→ **WHAT THE TASK ASKS**:
Copy out every line of the items below that contains the string "instrumentName".

→ **ROWS**:

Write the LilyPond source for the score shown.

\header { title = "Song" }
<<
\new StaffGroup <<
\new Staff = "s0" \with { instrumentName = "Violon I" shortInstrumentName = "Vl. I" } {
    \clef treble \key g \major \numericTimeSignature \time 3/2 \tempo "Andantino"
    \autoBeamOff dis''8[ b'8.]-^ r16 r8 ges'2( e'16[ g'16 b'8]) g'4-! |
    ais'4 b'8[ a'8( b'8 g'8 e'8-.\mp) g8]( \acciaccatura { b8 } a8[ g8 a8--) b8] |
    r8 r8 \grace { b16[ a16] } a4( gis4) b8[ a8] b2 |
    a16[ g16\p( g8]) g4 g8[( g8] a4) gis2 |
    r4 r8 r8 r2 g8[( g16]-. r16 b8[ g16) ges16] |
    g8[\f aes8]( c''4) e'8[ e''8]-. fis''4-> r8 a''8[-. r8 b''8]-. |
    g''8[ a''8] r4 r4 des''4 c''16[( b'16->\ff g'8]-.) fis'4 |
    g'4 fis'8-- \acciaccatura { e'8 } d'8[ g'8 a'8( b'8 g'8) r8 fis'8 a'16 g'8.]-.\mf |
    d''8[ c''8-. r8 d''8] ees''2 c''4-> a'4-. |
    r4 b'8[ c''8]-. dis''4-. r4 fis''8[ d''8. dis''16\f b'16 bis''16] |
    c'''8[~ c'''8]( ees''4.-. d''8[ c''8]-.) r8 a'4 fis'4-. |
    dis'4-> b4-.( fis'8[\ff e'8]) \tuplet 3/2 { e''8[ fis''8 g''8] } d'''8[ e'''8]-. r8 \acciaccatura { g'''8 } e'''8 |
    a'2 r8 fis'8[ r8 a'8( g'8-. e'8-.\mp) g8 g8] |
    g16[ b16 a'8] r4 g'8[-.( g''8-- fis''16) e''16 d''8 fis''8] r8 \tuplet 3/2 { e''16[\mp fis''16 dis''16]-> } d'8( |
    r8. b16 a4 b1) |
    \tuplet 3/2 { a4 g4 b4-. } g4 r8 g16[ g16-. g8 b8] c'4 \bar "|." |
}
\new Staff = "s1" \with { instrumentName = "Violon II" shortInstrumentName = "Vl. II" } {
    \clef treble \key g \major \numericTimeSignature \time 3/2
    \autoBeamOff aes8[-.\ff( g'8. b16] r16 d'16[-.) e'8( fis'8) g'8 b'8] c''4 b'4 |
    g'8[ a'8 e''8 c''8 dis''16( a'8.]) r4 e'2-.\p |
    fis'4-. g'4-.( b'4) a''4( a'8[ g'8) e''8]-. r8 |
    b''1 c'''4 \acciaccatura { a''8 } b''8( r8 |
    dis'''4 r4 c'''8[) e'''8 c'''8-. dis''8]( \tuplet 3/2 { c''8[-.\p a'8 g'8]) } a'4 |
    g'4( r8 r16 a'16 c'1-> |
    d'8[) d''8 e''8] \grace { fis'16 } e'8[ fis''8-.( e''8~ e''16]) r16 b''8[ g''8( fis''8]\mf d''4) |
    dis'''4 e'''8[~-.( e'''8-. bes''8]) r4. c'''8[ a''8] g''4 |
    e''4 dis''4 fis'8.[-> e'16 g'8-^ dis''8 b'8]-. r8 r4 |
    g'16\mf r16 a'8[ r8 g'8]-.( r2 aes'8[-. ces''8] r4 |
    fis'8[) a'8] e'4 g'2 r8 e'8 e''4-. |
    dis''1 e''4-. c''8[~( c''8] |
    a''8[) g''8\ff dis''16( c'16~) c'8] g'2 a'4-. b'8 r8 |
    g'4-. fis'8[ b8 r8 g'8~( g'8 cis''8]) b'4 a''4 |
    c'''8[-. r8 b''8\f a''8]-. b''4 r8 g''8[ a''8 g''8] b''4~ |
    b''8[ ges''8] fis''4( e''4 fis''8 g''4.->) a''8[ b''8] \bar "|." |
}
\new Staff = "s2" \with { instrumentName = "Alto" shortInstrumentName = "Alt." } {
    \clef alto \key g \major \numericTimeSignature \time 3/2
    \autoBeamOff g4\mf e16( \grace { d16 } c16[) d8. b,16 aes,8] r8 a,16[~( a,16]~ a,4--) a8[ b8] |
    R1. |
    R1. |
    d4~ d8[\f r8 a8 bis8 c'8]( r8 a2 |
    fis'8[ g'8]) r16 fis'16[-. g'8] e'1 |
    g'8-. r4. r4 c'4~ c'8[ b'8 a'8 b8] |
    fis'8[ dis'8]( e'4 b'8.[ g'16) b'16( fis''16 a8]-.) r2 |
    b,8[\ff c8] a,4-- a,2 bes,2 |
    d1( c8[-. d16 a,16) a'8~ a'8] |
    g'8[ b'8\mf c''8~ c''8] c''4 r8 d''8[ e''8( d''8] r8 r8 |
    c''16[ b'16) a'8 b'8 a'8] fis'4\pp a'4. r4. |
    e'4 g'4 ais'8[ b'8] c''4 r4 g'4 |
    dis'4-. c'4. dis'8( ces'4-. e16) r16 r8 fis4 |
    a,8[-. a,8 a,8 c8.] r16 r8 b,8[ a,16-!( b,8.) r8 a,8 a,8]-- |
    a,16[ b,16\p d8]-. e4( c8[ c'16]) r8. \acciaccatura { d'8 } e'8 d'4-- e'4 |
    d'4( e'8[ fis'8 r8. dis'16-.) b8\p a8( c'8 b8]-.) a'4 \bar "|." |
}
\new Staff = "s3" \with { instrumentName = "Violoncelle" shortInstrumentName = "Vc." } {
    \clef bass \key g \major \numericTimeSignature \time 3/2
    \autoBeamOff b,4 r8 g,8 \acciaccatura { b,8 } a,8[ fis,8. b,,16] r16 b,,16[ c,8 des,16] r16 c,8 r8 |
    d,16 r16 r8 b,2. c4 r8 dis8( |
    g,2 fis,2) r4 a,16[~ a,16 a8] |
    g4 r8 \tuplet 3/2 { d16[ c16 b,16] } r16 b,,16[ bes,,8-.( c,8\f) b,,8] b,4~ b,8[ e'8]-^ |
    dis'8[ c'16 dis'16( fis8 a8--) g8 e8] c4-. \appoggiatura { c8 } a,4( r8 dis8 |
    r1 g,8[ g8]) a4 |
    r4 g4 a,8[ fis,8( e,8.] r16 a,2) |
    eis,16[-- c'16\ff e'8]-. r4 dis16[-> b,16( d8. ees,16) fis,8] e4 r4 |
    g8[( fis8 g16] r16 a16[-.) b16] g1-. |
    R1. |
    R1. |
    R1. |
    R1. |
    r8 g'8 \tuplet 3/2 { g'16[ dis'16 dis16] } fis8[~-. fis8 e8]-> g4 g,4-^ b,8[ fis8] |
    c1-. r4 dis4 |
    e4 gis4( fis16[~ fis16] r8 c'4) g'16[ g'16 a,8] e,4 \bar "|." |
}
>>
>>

→ **SOLUTION FOR THIS PROBLEM**:
\new Staff = "s0" \with { instrumentName = "Violon I" shortInstrumentName = "Vl. I" } {
\new Staff = "s1" \with { instrumentName = "Violon II" shortInstrumentName = "Vl. II" } {
\new Staff = "s2" \with { instrumentName = "Alto" shortInstrumentName = "Alt." } {
\new Staff = "s3" \with { instrumentName = "Violoncelle" shortInstrumentName = "Vc." } {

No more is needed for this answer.